Material for this task Start Marker

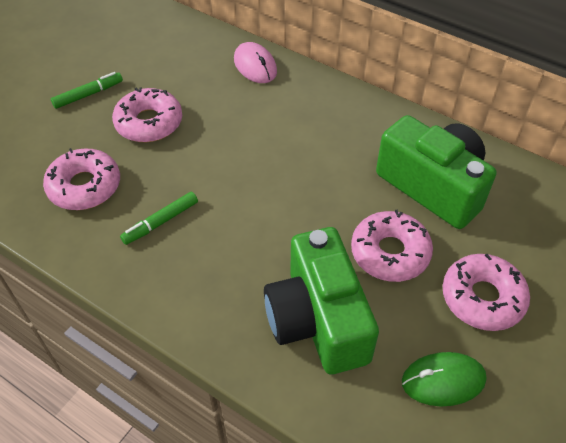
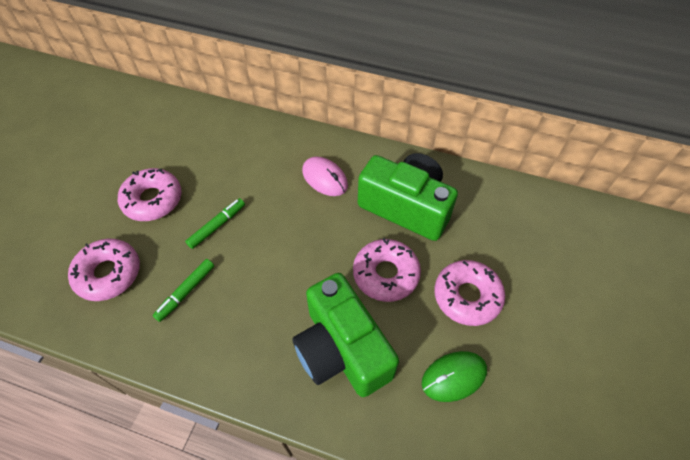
camera: 15 degrees left, 5 degrees up
green marker [51,72,123,109] -> green marker moved to [185,198,245,249]
pink mouse [234,42,277,83] -> pink mouse moved to [302,157,348,196]

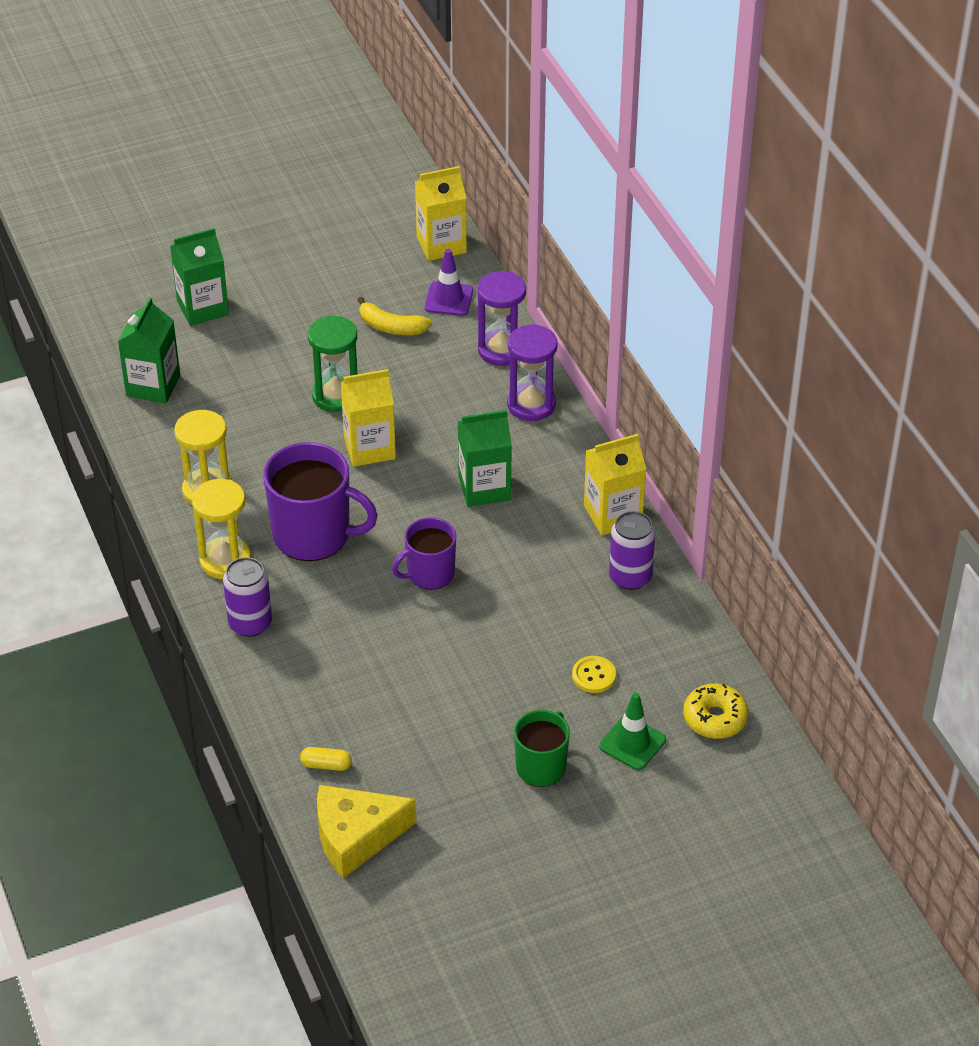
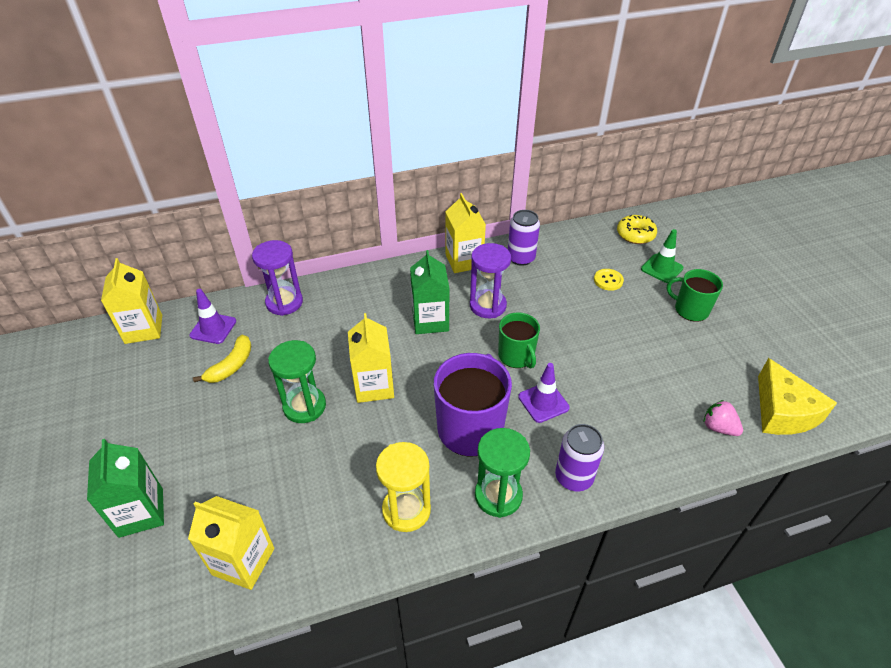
camera: 85 degrees left, 0 degrees up
green carton [118,297,180,404] -> yellow carton [188,496,275,590]
yellow hourglass [192,479,251,579] -> green hourglass [475,428,530,518]
yellow capsule [300,747,352,771] -> pink strawberry [704,400,743,436]
purple mug [392,517,456,590] -> green mug [498,312,540,369]
purple hourglass [507,324,558,421] -> purple hourglass moved to [470,243,511,318]
none -> purple traffic cone [518,363,570,423]

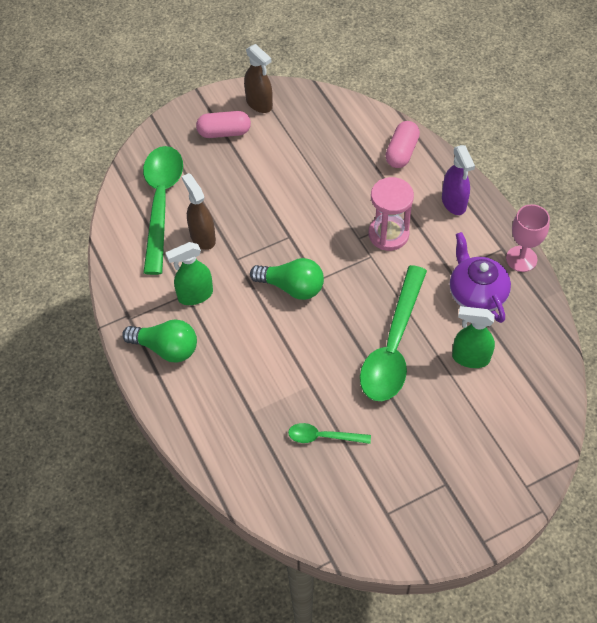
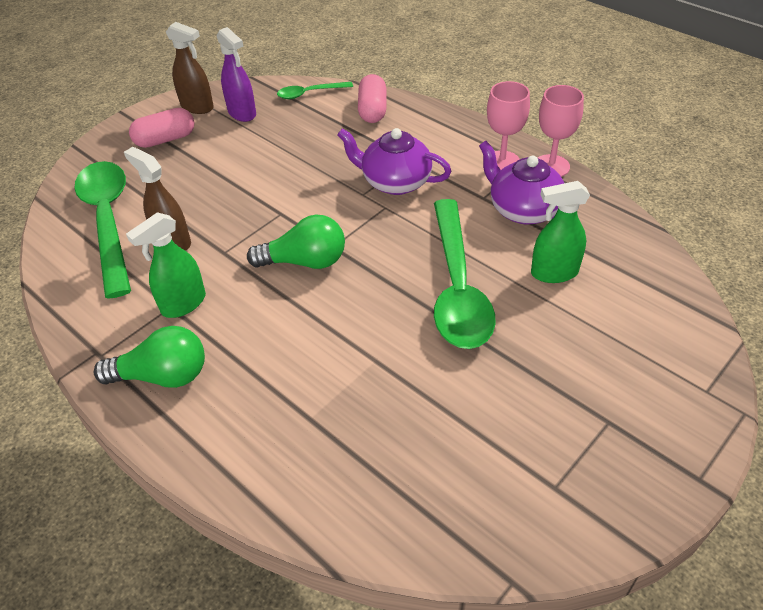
camera: 20 degrees left, 10 degrees down
green spoon [288,423,371,444] -> green spoon moved to [277,82,353,99]
pink hourglass [369,177,414,251] -> purple teapot [337,128,452,195]
purple spray bottle [442,145,475,215] -> purple spray bottle moved to [217,27,256,122]
none -> pink goblet [487,81,530,170]

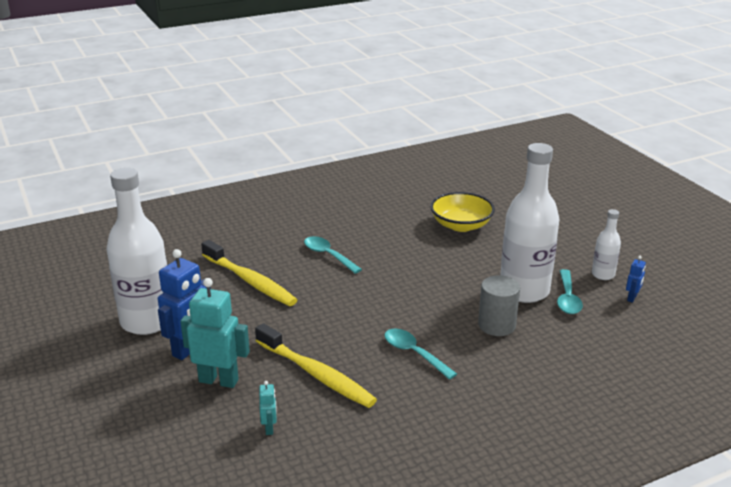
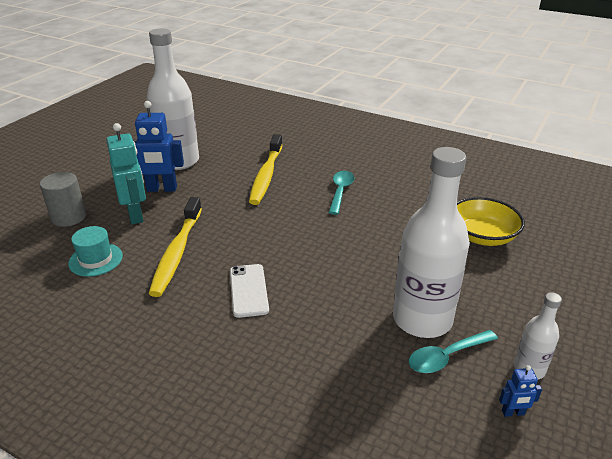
camera: 55 degrees right, 5 degrees up
turquoise robot [259,381,277,435] -> turquoise hat [68,226,123,277]
turquoise spoon [384,328,457,380] -> white phone [230,264,269,318]
grey cylinder [478,275,520,336] -> grey cylinder moved to [40,172,86,227]

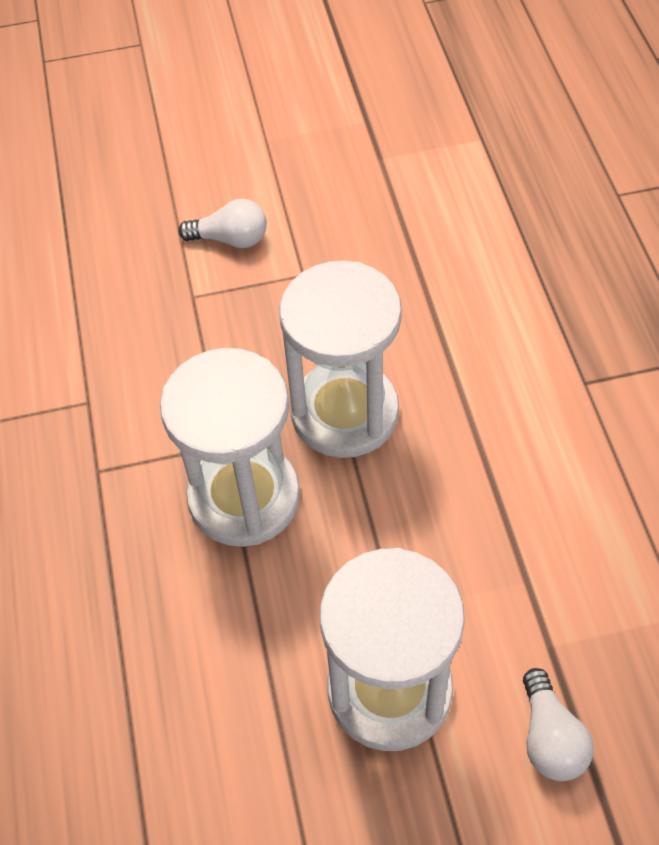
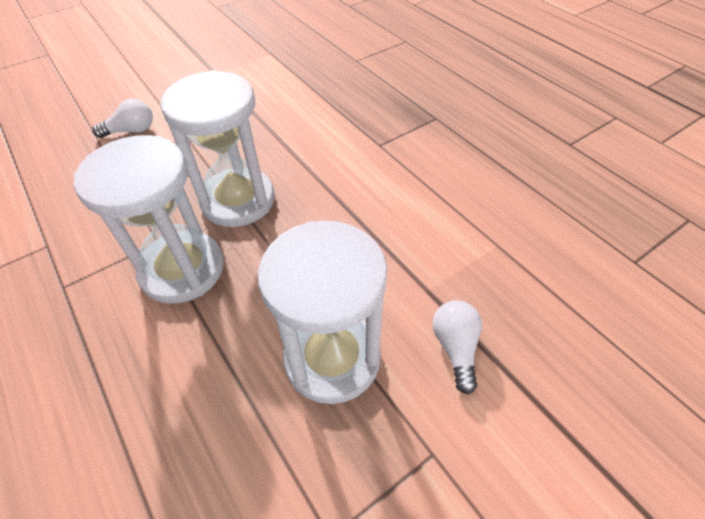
camera: 25 degrees left, 5 degrees down
white light bulb [523,668,593,781] -> white light bulb turned 150 degrees counterclockwise [433,300,482,394]

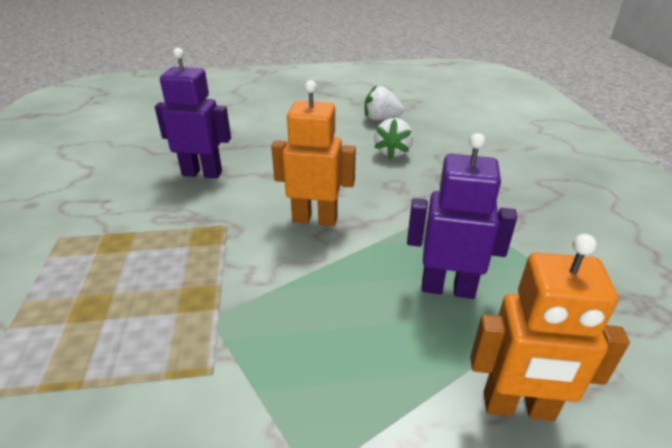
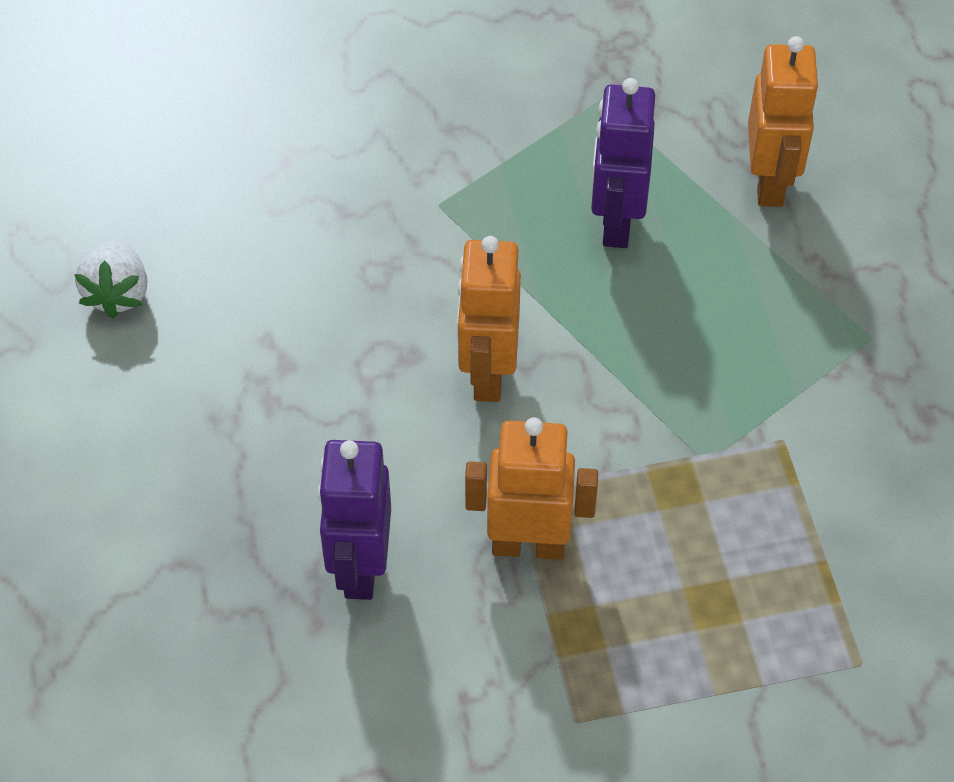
camera: 95 degrees left, 20 degrees up
white strawberry [374,118,413,159] -> none
none -> orange robot [465,417,598,560]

Material for this task End Marker

**Work item:**
Each record above is to be copied exactly. Drop the pictures.

**Output for this task:**
camera: 15 degrees left, 5 degrees up
green marker [51,72,123,109] -> green marker moved to [185,198,245,249]
pink mouse [234,42,277,83] -> pink mouse moved to [302,157,348,196]

camera: 85 degrees left, 0 degrees up
green carton [118,297,180,404] -> yellow carton [188,496,275,590]
yellow hourglass [192,479,251,579] -> green hourglass [475,428,530,518]
yellow capsule [300,747,352,771] -> pink strawberry [704,400,743,436]
purple mug [392,517,456,590] -> green mug [498,312,540,369]
purple hourglass [507,324,558,421] -> purple hourglass moved to [470,243,511,318]
none -> purple traffic cone [518,363,570,423]

camera: 20 degrees left, 10 degrees down
green spoon [288,423,371,444] -> green spoon moved to [277,82,353,99]
pink hourglass [369,177,414,251] -> purple teapot [337,128,452,195]
purple spray bottle [442,145,475,215] -> purple spray bottle moved to [217,27,256,122]
none -> pink goblet [487,81,530,170]

camera: 55 degrees right, 5 degrees up
turquoise robot [259,381,277,435] -> turquoise hat [68,226,123,277]
turquoise spoon [384,328,457,380] -> white phone [230,264,269,318]
grey cylinder [478,275,520,336] -> grey cylinder moved to [40,172,86,227]

camera: 25 degrees left, 5 degrees down
white light bulb [523,668,593,781] -> white light bulb turned 150 degrees counterclockwise [433,300,482,394]

camera: 95 degrees left, 20 degrees up
white strawberry [374,118,413,159] -> none
none -> orange robot [465,417,598,560]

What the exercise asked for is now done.